- _Your task_
Which lines in the records below contain the word "blue"? Copy each one out.

═══ Source records ═══

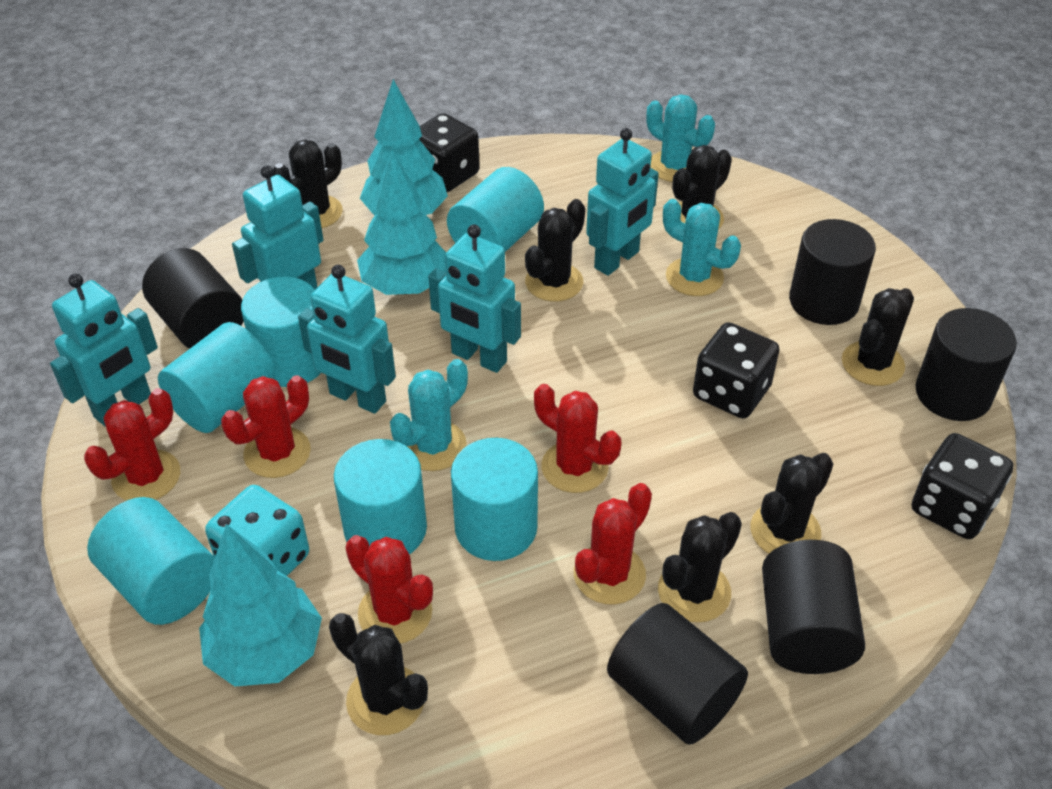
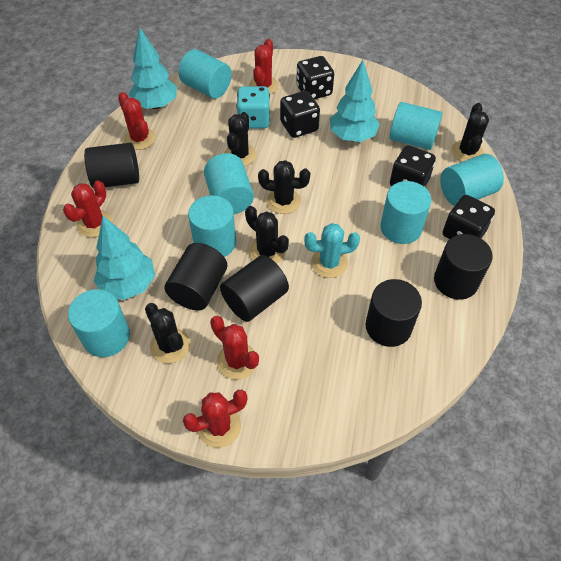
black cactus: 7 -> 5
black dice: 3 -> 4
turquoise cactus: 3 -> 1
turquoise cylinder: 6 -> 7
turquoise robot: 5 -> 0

═══
═══ Source records ═══

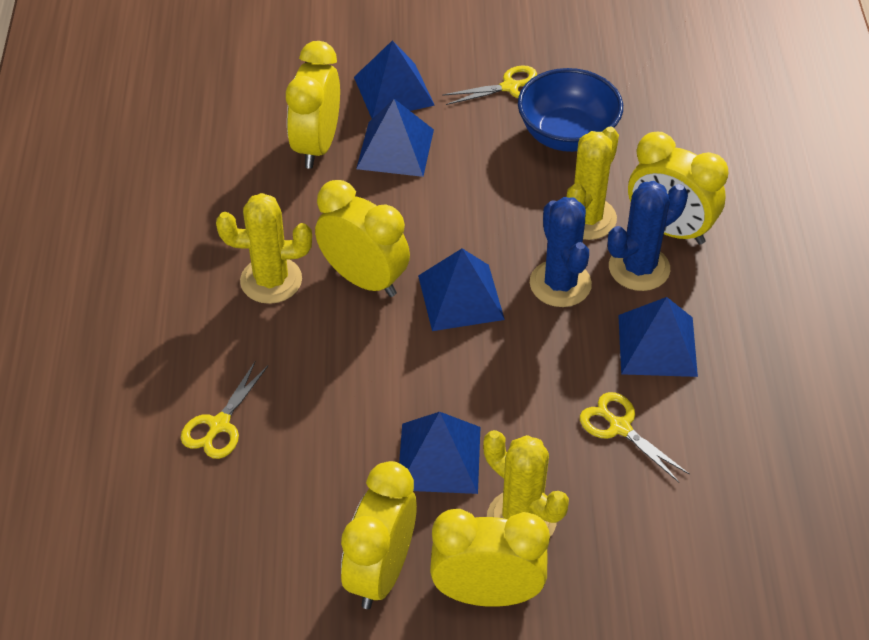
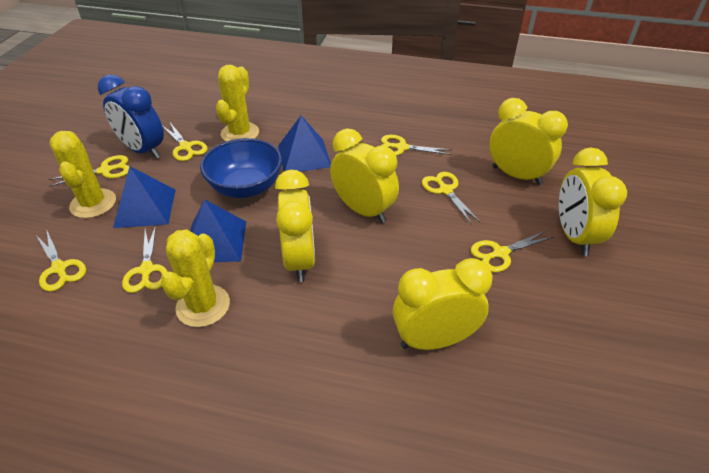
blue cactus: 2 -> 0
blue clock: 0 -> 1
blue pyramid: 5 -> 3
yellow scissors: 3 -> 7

═══

- _Answer space_
blue cactus: 2 -> 0
blue clock: 0 -> 1
blue pyramid: 5 -> 3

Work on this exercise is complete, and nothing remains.